INSTRUCTIONS TO FOLLOW: Select, from the material below, each line with "delete" in it.

======== RECORDED INFORMATION

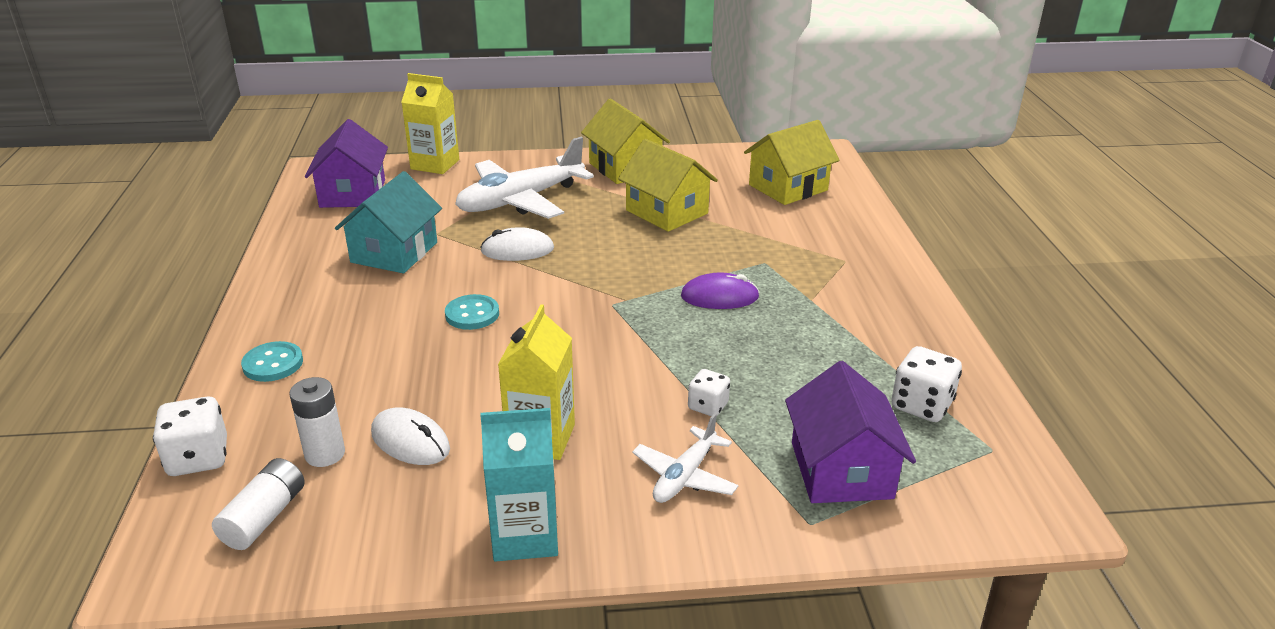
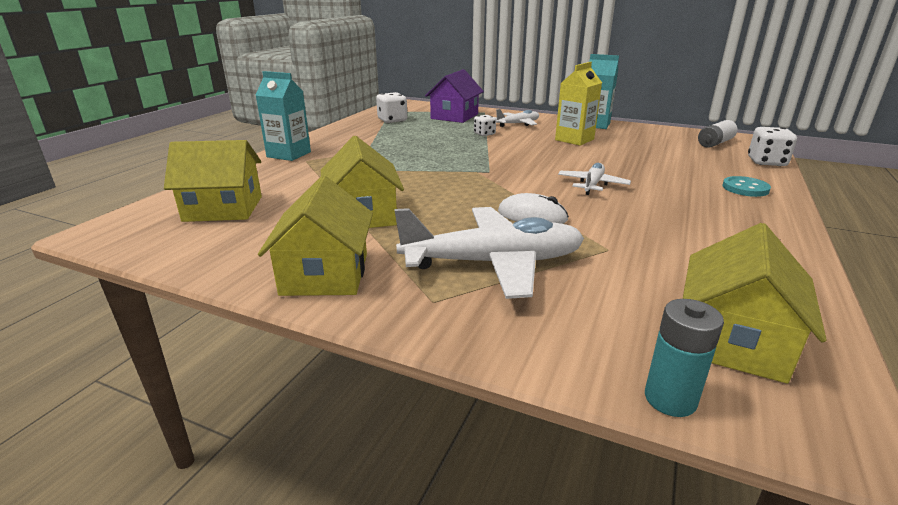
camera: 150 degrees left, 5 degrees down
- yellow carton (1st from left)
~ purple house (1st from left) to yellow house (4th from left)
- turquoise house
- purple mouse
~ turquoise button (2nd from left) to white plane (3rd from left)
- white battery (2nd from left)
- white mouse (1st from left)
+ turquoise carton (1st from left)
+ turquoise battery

================
======== RECORDED INFORMATION

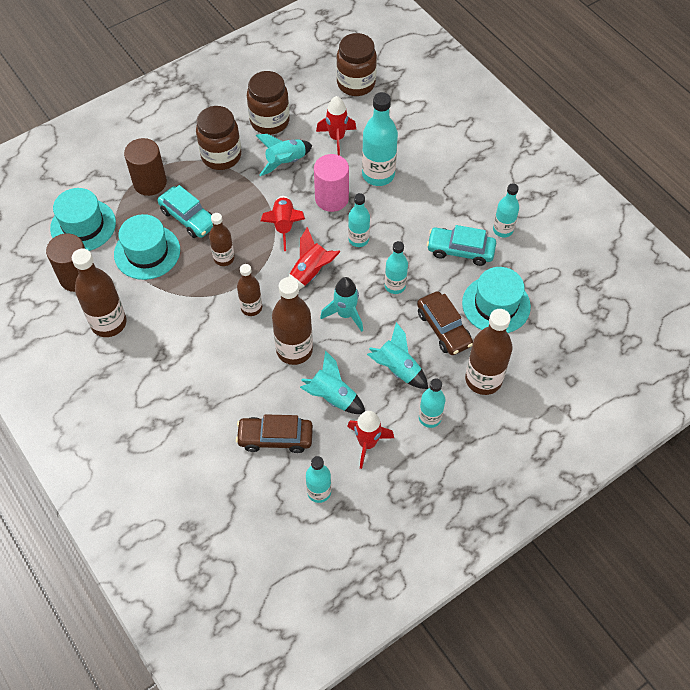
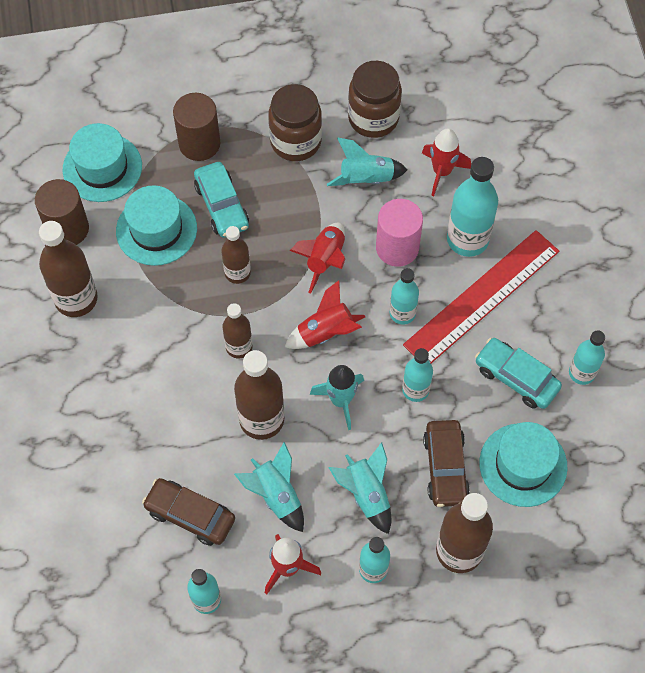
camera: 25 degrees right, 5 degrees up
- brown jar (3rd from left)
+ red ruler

================
======== RECORDED INFORMATION

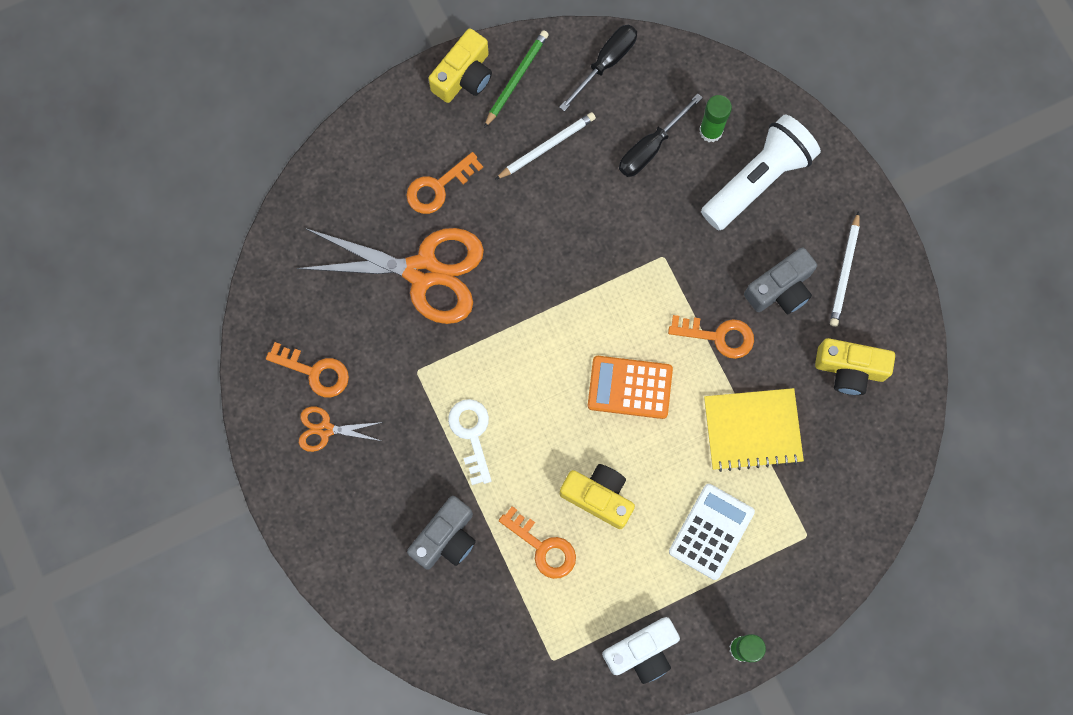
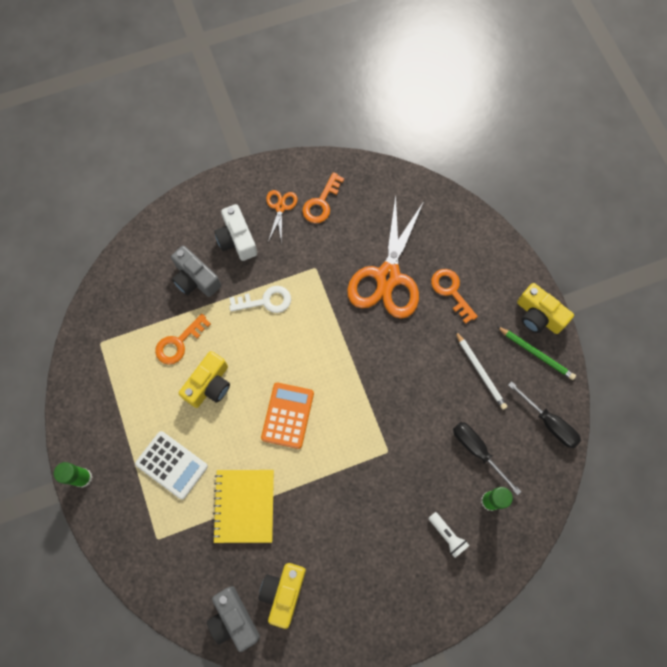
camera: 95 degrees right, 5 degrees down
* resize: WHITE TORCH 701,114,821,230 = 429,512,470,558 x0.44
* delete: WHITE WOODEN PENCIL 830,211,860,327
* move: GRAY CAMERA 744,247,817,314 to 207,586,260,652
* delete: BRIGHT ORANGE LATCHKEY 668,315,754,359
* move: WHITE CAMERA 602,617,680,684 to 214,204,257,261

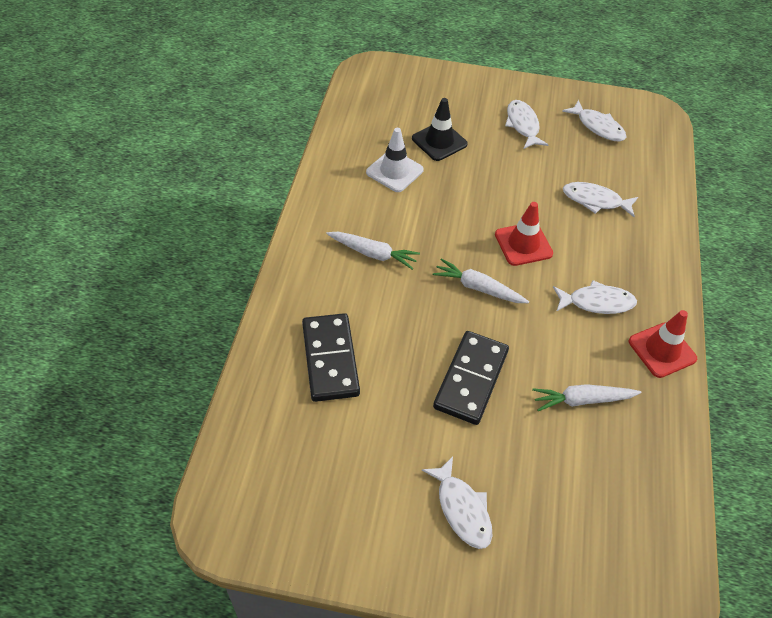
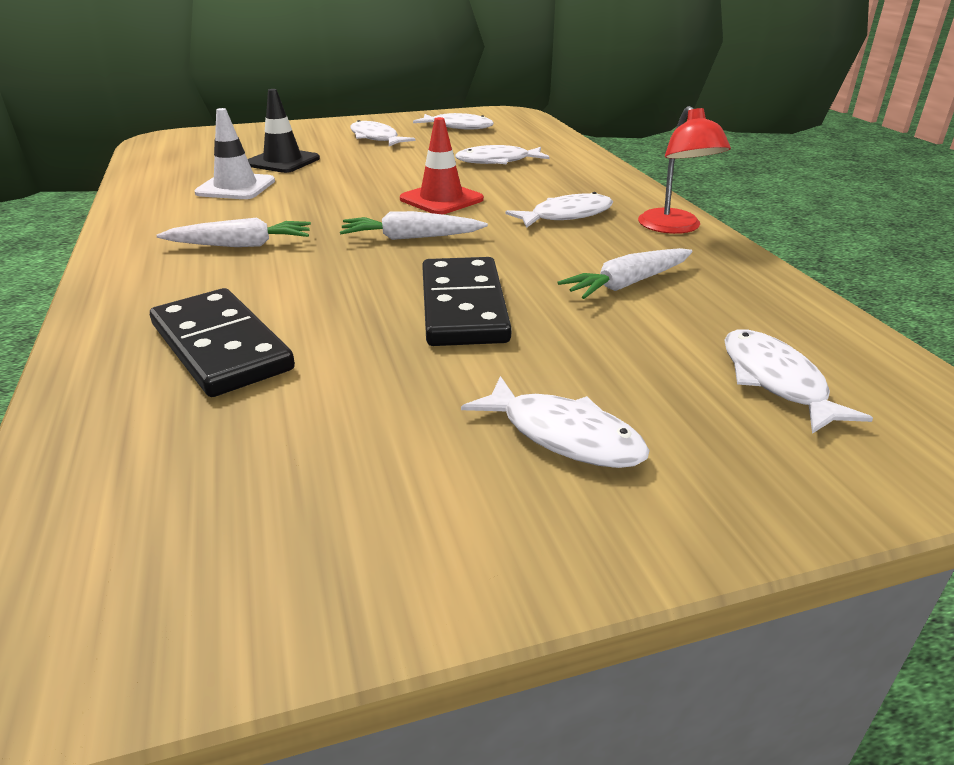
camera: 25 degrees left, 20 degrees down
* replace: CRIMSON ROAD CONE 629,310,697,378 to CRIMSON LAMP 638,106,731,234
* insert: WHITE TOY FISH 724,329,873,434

================

ANSWER BOX:
* delete: WHITE WOODEN PENCIL 830,211,860,327
* delete: BRIGHT ORANGE LATCHKEY 668,315,754,359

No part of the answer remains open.